§ **Work item**: Please return the lines below verbatim, beginning at the one that has "(551, 474) = (484, 654): pink" and stopping after the one that has "(646, 435) = (615, 653): none -> black cube", and add no other lines.

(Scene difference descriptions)
+ + + + + + +
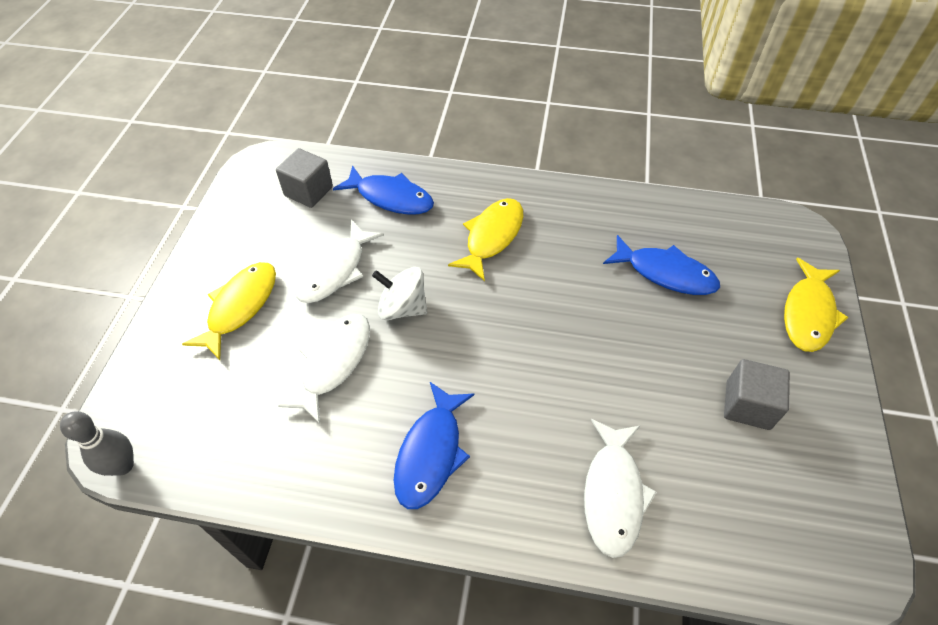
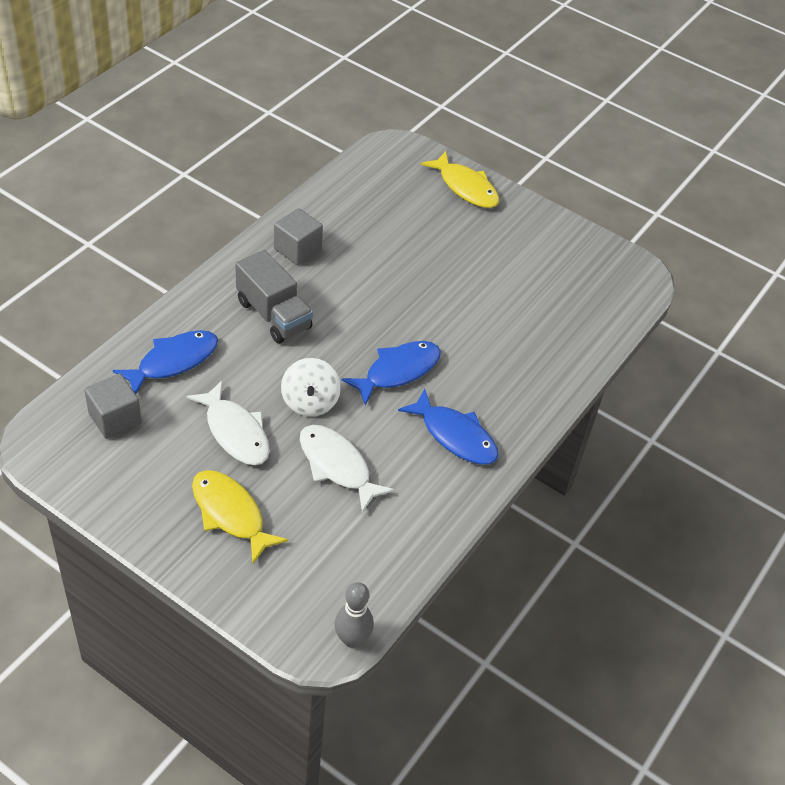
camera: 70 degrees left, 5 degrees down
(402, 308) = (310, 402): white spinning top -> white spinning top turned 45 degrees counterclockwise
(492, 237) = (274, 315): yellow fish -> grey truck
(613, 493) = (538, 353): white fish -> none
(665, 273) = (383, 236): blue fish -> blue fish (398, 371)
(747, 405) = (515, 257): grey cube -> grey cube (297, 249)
+ + + + + + +
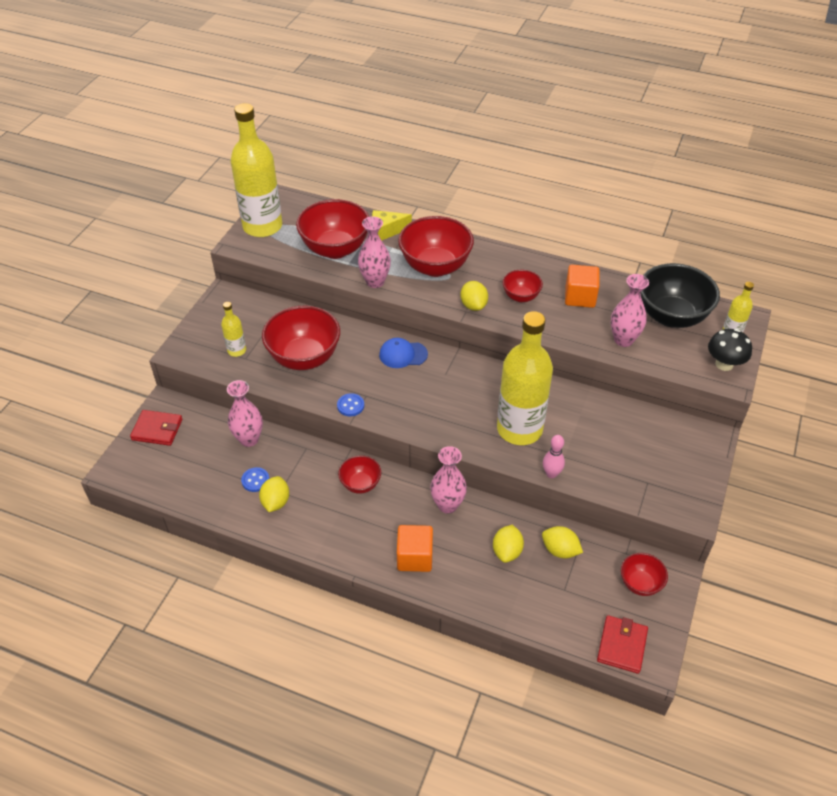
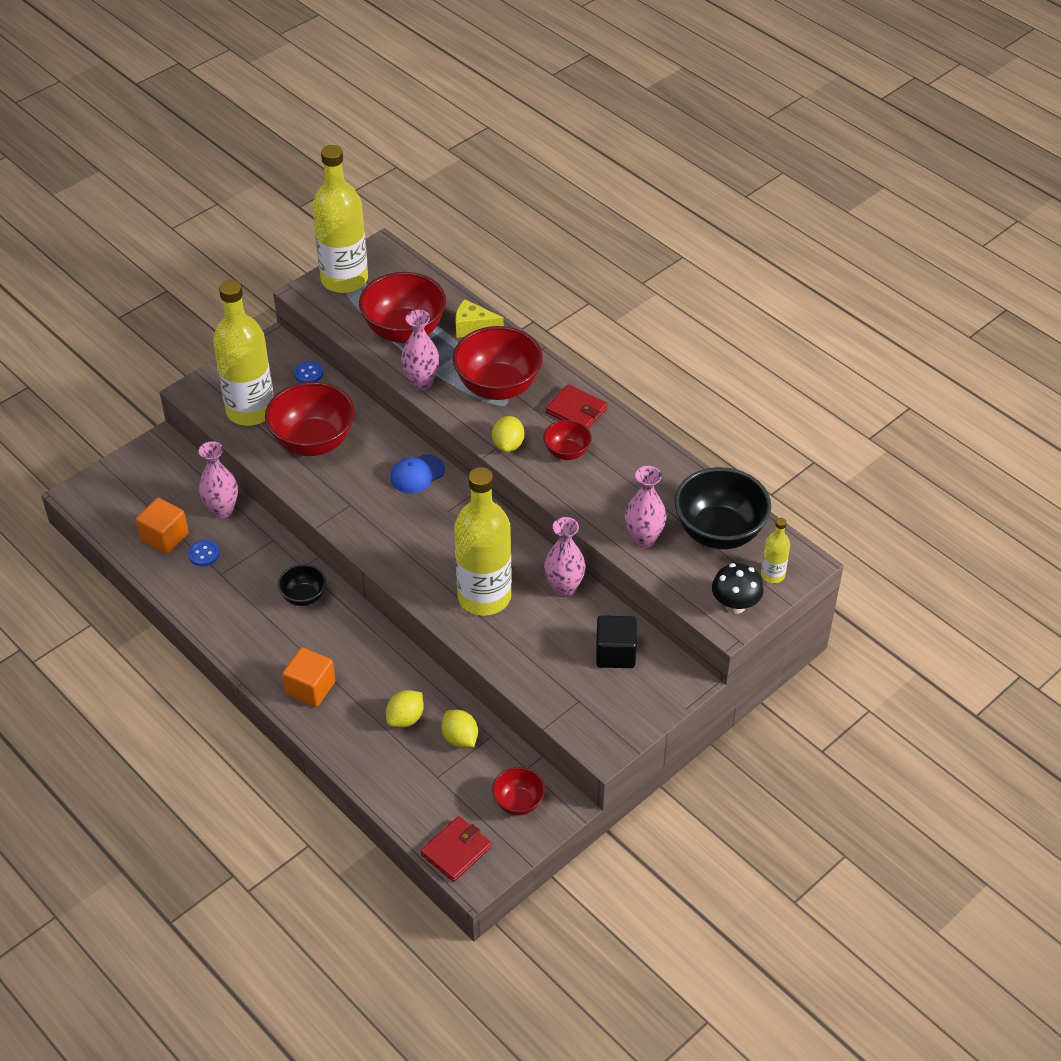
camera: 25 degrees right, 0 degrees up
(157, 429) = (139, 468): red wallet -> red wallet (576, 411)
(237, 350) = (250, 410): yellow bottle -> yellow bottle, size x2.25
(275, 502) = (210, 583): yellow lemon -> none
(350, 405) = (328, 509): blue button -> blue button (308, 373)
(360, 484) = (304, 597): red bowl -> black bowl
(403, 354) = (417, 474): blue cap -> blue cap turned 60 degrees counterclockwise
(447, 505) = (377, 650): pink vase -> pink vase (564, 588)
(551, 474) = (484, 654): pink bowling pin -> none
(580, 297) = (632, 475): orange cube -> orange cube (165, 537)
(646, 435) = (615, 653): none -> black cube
+ + + + + + +
§ **Answer to the problem**:
(551, 474) = (484, 654): pink bowling pin -> none
(580, 297) = (632, 475): orange cube -> orange cube (165, 537)
(646, 435) = (615, 653): none -> black cube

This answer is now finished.